[Object state comparisons]
<<<<

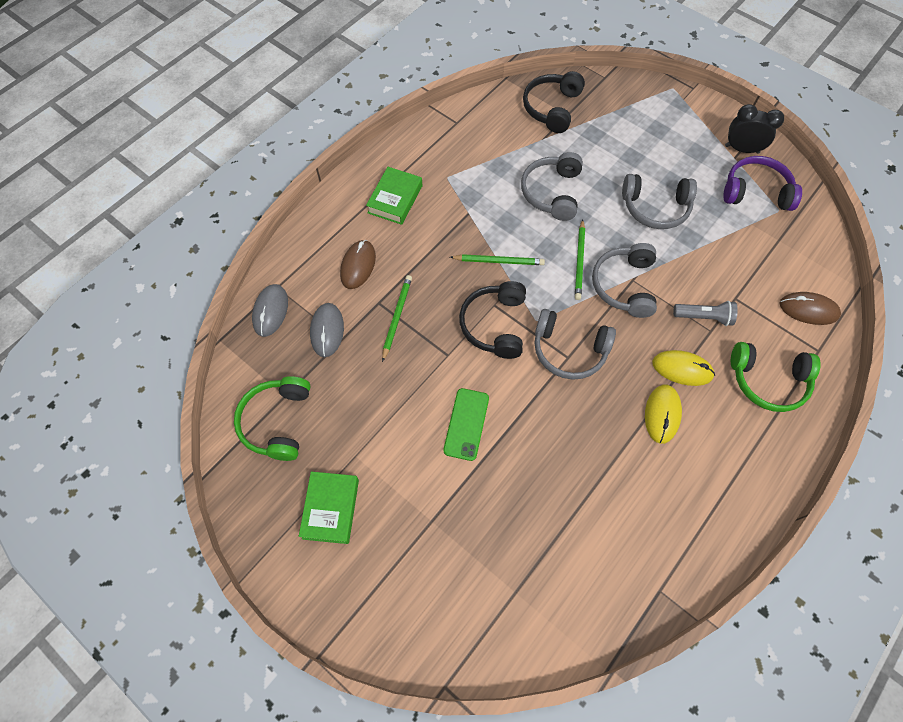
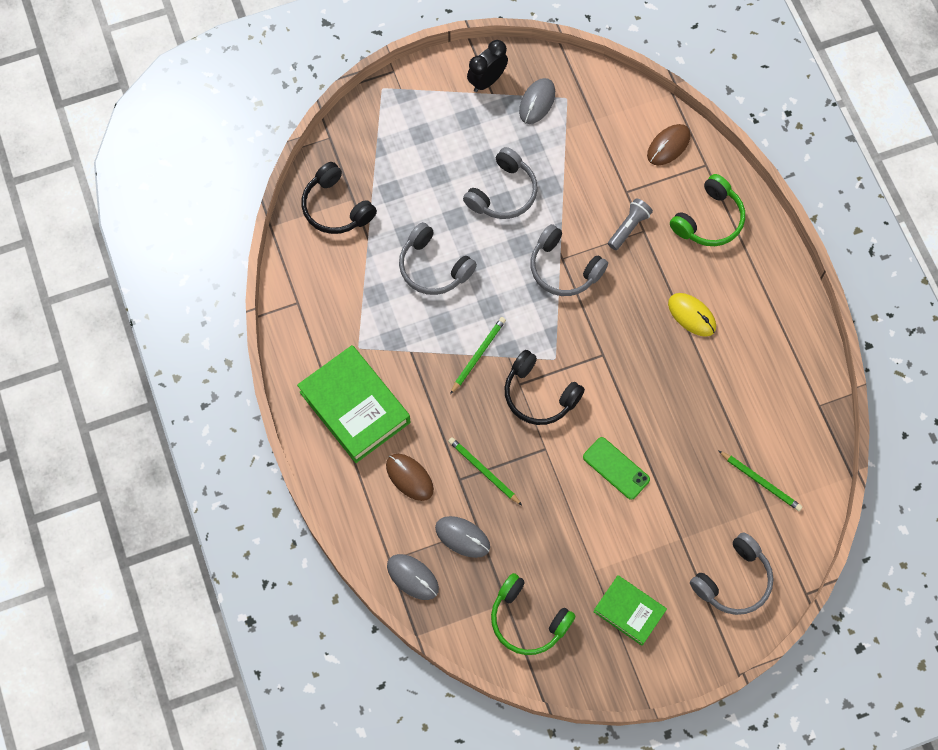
camera: 60 degrees left, 5 degrees up
(395, 199) = (355, 407): green book -> green book, size x1.69
(569, 350) = (597, 350): grey headphones -> grey headphones (733, 580)
(579, 261) = (519, 289): green pencil -> green pencil (760, 481)
(682, 369) = (663, 275): yellow mouse -> none
(755, 191) = (537, 102): purple headphones -> grey mouse

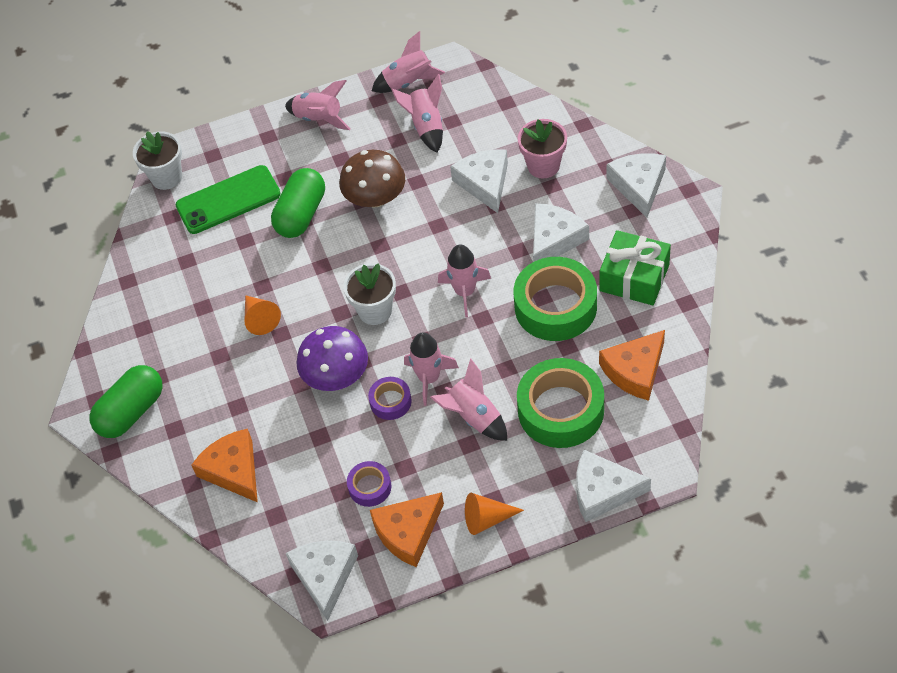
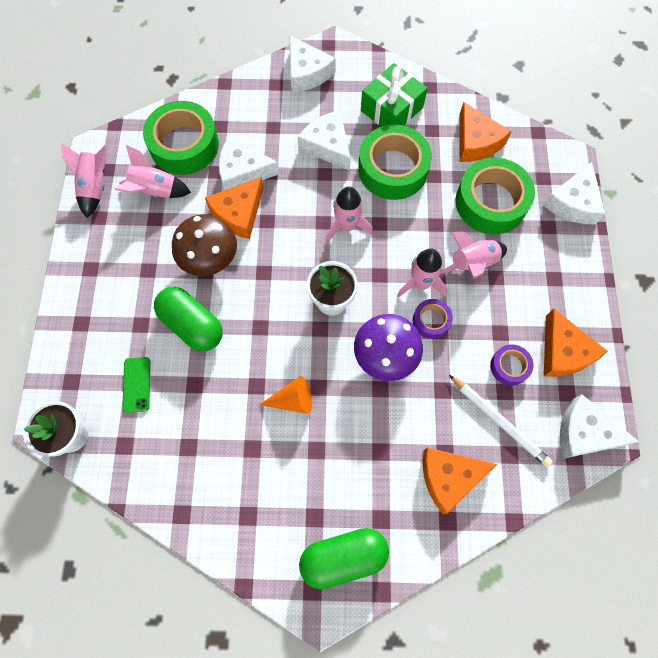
camera: 75 degrees left, 15 degrees up
(131, 412) = (343, 557): green capsule -> green capsule turned 75 degrees counterclockwise
(228, 200) = (137, 384): green phone -> green phone, size x0.54
(306, 496) = (499, 421): none -> white pencil
(319, 119) = (89, 272): pink rocket -> none
(435, 199) = (238, 213): none -> orange cheese
(487, 519) = (570, 289): orange cone -> none
(490, 125) = (184, 145): none -> green tape
(543, 166) = (250, 125): pink flower pot -> none
(638, 186) = (307, 72): white cheese -> white cheese turned 135 degrees counterclockwise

>>>>

▶ **About this task**
Search the data for the string "pencil" and copy every line where it appears.

▶ **Exercise solution**
(579, 261) = (519, 289): green pencil -> green pencil (760, 481)
(306, 496) = (499, 421): none -> white pencil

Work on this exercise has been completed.